# [What the task asks]
Reproduce word for word the lines between those holding "in_second: [669, 276, 698, 342]" and "in_first: [298, 394, 371, 486]", inclusive, and nothing else from the data below.
....
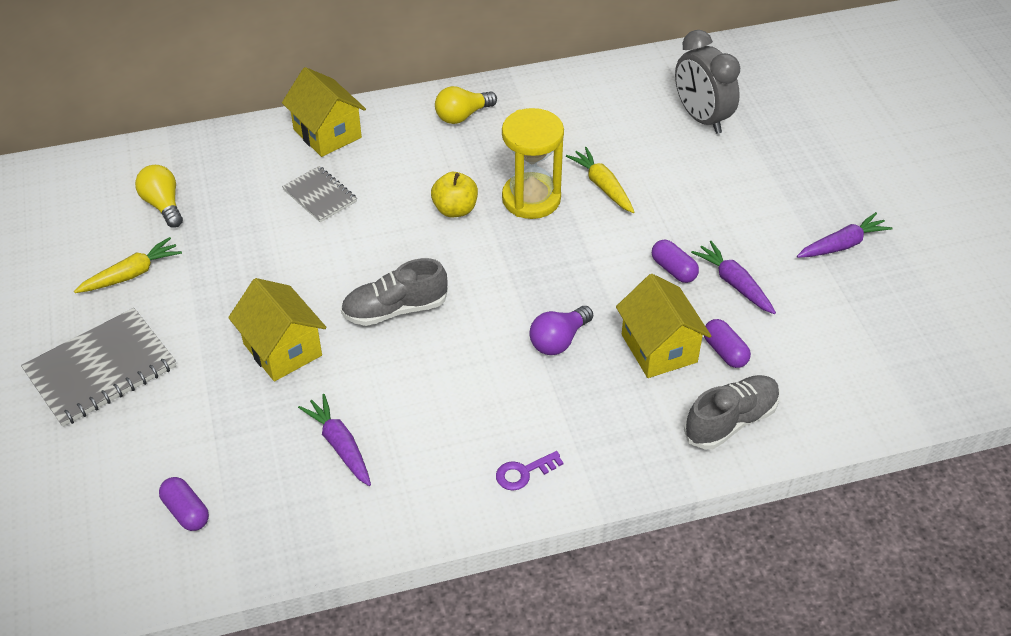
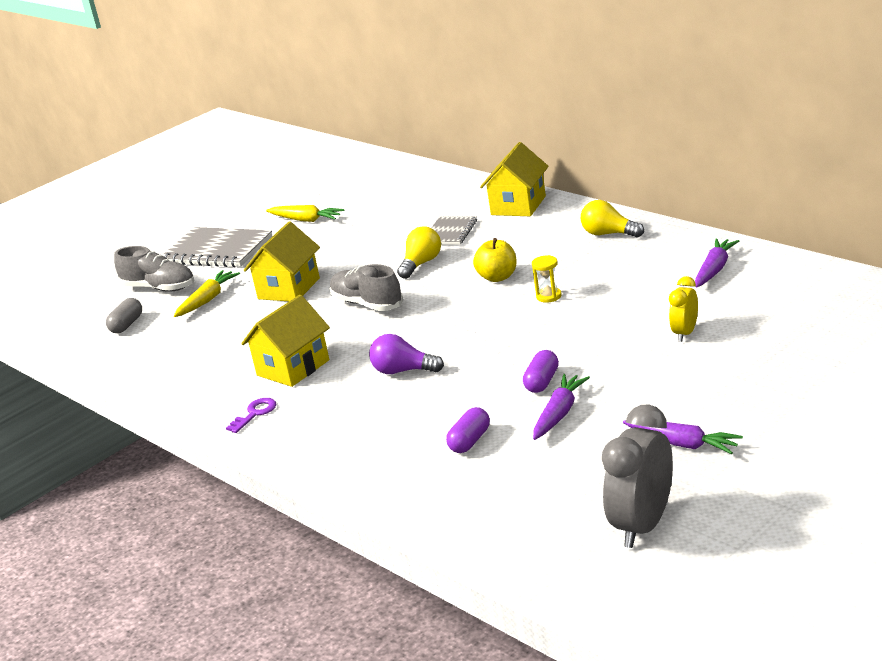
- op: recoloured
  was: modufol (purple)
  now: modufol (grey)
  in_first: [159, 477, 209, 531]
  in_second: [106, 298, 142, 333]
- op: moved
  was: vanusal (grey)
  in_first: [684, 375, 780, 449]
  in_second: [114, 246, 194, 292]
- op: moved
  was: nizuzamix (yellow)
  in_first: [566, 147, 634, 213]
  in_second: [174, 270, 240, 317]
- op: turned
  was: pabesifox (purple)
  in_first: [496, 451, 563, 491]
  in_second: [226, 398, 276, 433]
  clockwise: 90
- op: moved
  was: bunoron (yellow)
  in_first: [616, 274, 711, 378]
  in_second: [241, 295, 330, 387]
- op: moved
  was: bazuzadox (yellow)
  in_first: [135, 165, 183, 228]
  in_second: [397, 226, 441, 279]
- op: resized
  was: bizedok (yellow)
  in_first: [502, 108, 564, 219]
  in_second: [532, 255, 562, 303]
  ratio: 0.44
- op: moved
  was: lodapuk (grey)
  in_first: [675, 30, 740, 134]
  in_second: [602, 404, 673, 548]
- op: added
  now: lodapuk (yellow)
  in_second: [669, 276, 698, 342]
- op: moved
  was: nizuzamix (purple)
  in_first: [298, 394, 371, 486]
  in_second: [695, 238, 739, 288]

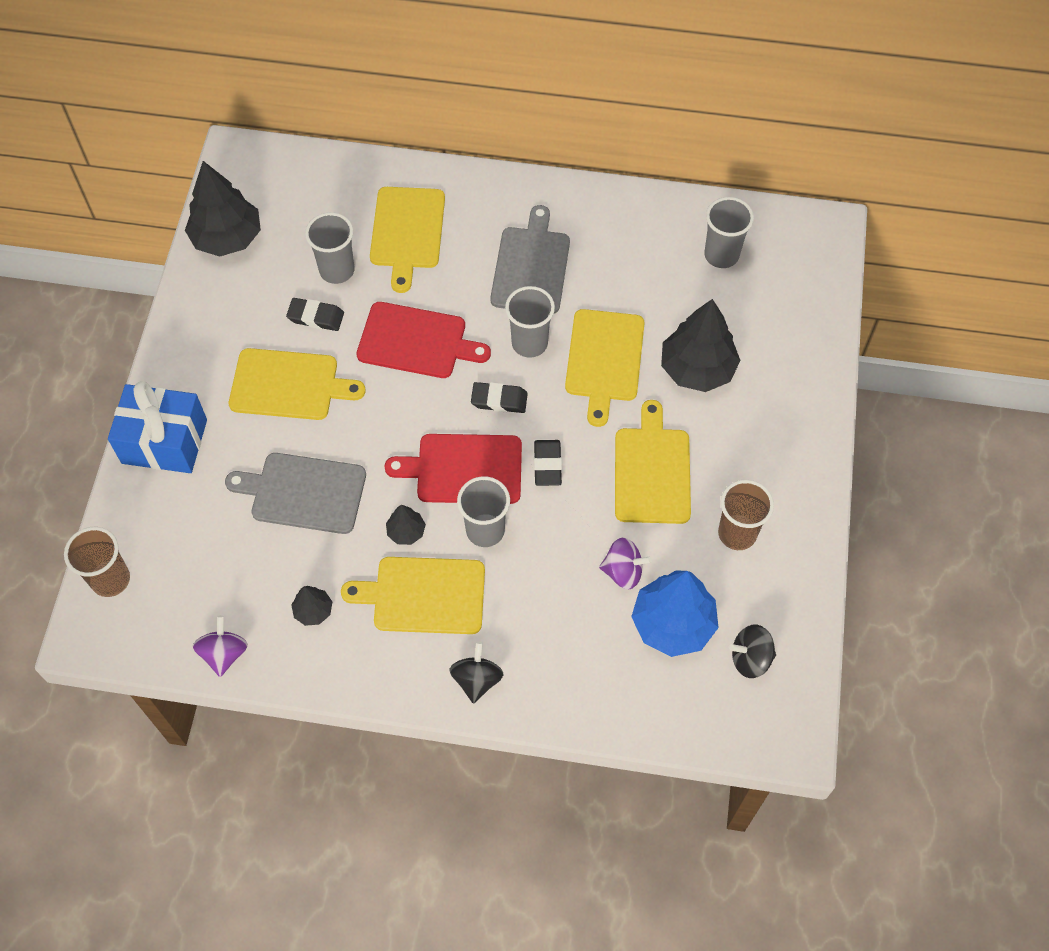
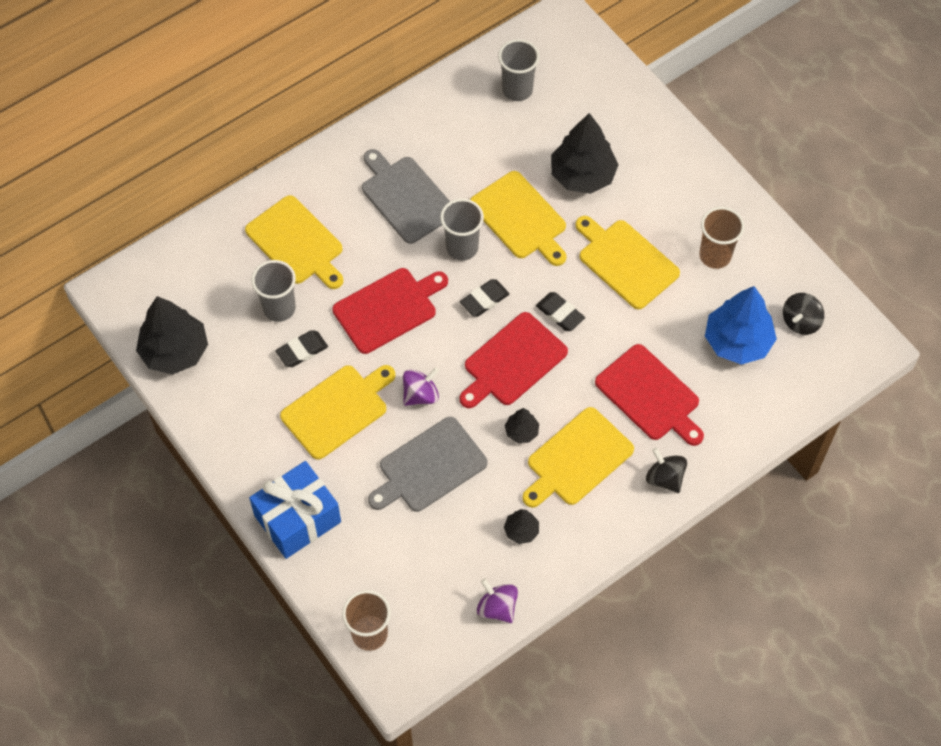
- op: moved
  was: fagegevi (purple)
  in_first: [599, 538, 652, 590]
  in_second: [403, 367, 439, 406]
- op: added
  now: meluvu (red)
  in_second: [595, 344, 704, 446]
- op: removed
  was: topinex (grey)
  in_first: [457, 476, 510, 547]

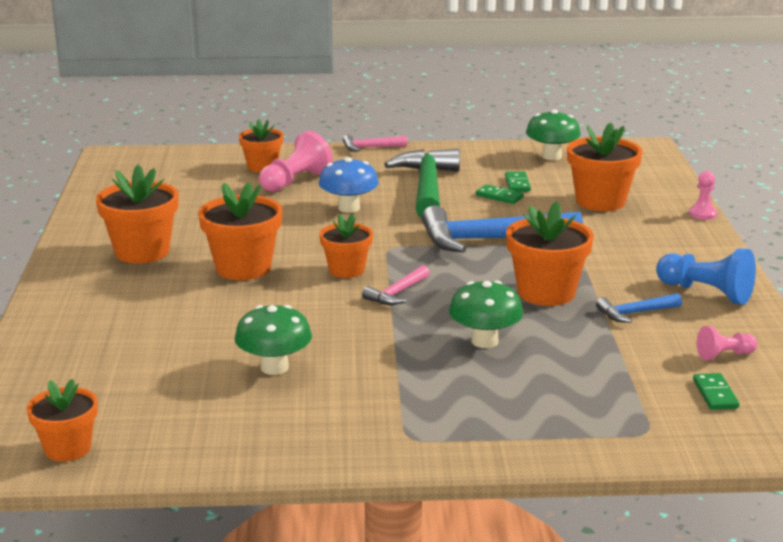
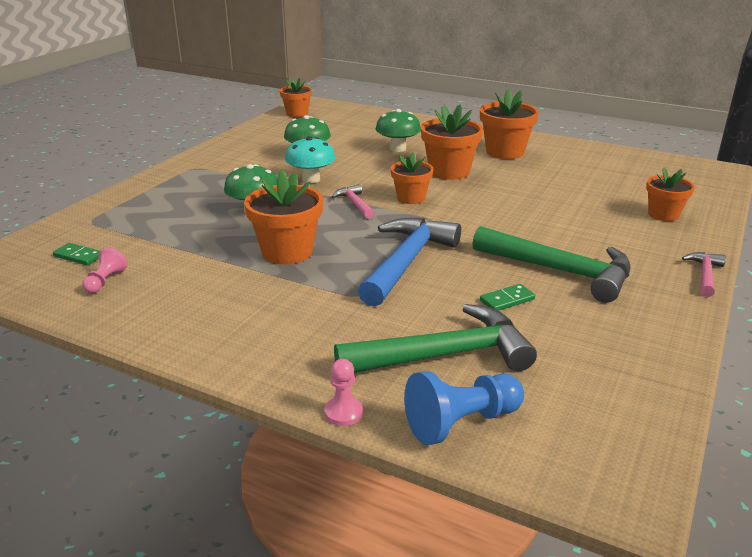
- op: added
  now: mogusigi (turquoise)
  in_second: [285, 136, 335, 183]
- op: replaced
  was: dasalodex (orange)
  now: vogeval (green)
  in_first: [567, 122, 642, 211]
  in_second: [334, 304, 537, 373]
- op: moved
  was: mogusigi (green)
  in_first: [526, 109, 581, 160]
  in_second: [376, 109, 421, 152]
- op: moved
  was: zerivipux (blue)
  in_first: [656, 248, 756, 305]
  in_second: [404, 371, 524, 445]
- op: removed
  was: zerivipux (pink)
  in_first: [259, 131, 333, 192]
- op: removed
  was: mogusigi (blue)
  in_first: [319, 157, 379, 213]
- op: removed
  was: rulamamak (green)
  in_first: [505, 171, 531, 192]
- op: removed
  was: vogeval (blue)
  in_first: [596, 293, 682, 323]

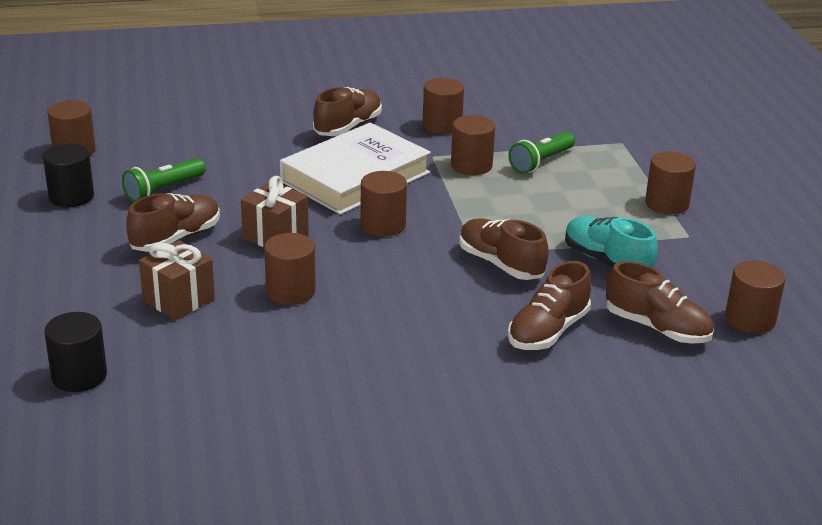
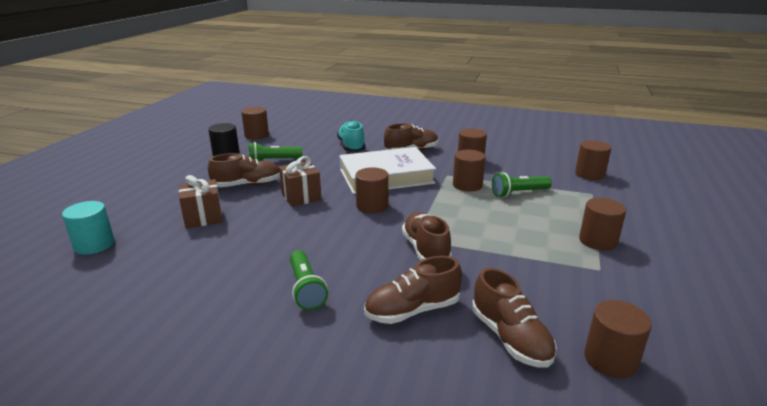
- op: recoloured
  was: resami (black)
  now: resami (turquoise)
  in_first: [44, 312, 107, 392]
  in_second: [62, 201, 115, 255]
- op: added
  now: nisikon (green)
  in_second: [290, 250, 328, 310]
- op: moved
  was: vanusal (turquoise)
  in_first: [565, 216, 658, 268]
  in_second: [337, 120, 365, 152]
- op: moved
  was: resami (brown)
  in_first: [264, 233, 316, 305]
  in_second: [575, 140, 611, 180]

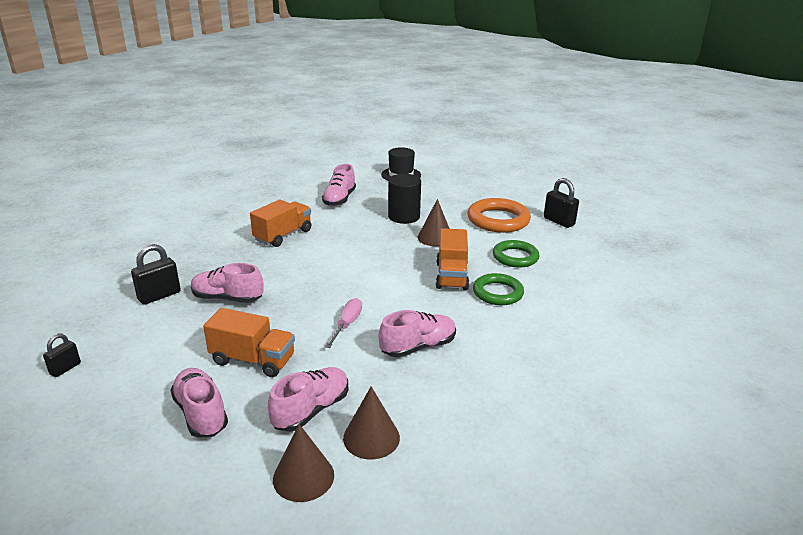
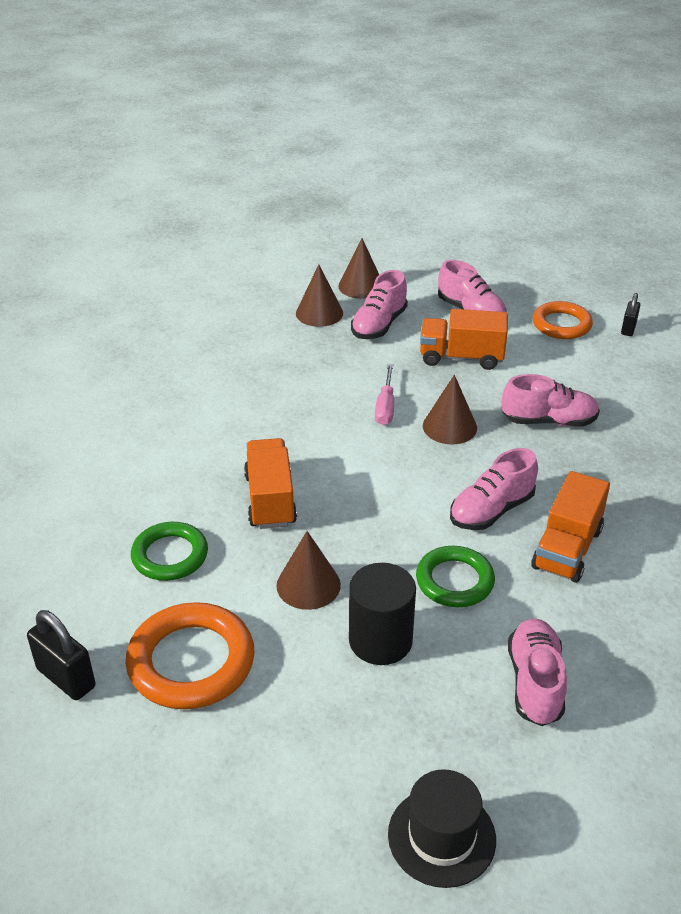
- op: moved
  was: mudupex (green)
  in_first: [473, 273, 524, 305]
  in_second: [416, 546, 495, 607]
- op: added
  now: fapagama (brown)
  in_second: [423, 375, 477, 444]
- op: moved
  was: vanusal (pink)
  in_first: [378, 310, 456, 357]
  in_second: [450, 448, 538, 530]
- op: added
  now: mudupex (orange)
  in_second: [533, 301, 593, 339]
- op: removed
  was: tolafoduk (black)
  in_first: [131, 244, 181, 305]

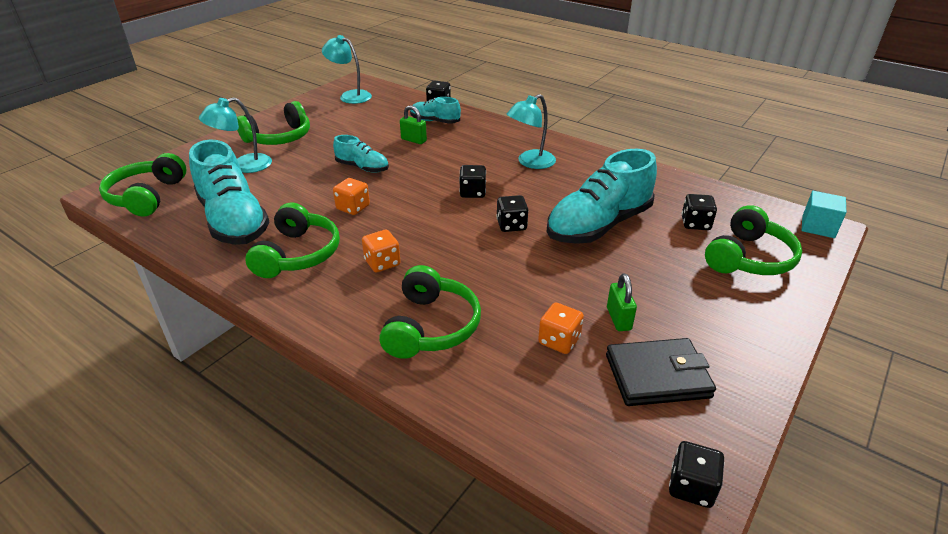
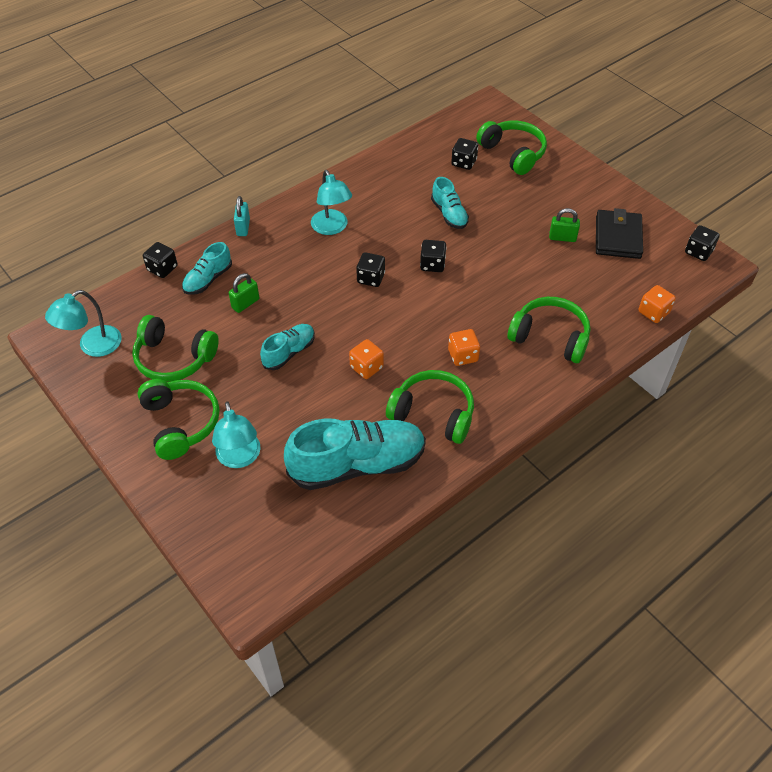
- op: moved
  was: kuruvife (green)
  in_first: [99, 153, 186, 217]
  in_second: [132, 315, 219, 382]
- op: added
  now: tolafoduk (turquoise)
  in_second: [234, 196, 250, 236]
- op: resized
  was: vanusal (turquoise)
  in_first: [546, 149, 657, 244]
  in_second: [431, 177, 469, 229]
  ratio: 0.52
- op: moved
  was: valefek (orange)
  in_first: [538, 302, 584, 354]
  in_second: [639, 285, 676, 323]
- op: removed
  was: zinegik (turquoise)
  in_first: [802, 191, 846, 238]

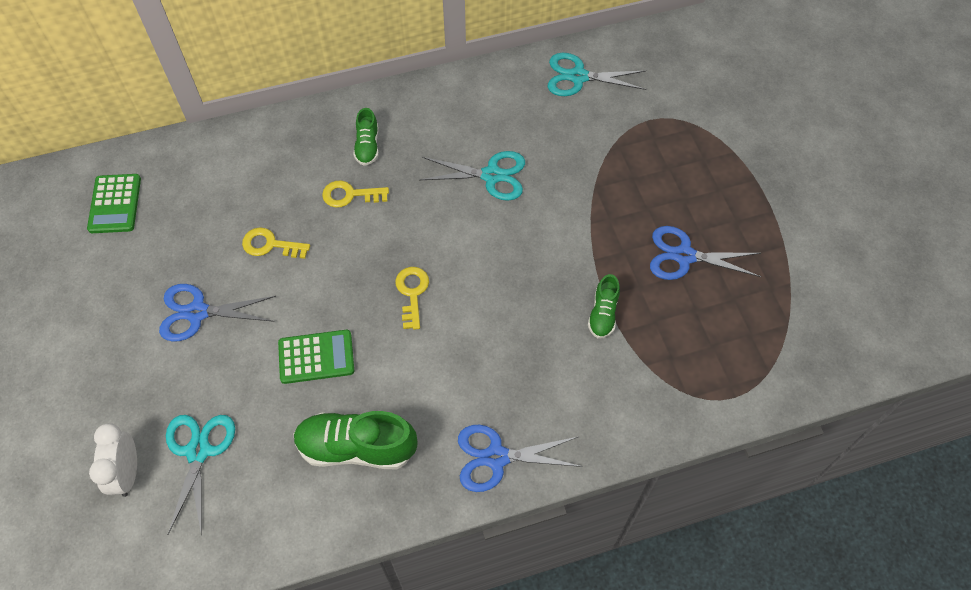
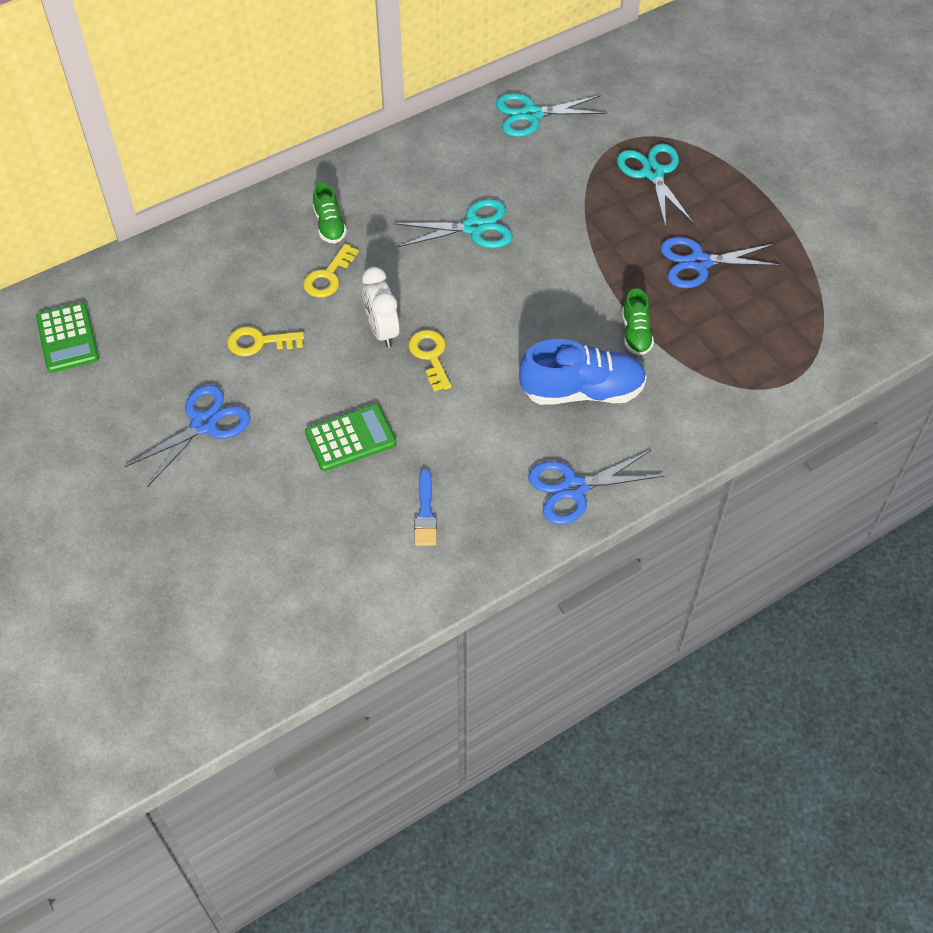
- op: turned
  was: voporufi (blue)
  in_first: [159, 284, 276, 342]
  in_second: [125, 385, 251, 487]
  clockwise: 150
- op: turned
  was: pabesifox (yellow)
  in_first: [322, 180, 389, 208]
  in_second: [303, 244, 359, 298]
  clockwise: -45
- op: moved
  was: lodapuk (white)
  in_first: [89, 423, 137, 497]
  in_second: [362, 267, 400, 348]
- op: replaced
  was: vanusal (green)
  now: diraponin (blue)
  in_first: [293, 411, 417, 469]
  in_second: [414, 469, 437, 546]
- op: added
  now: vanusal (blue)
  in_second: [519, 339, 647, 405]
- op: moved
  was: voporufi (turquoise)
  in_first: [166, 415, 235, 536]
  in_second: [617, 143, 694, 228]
....
# [Task response]
  in_second: [669, 276, 698, 342]
- op: moved
  was: nizuzamix (purple)
  in_first: [298, 394, 371, 486]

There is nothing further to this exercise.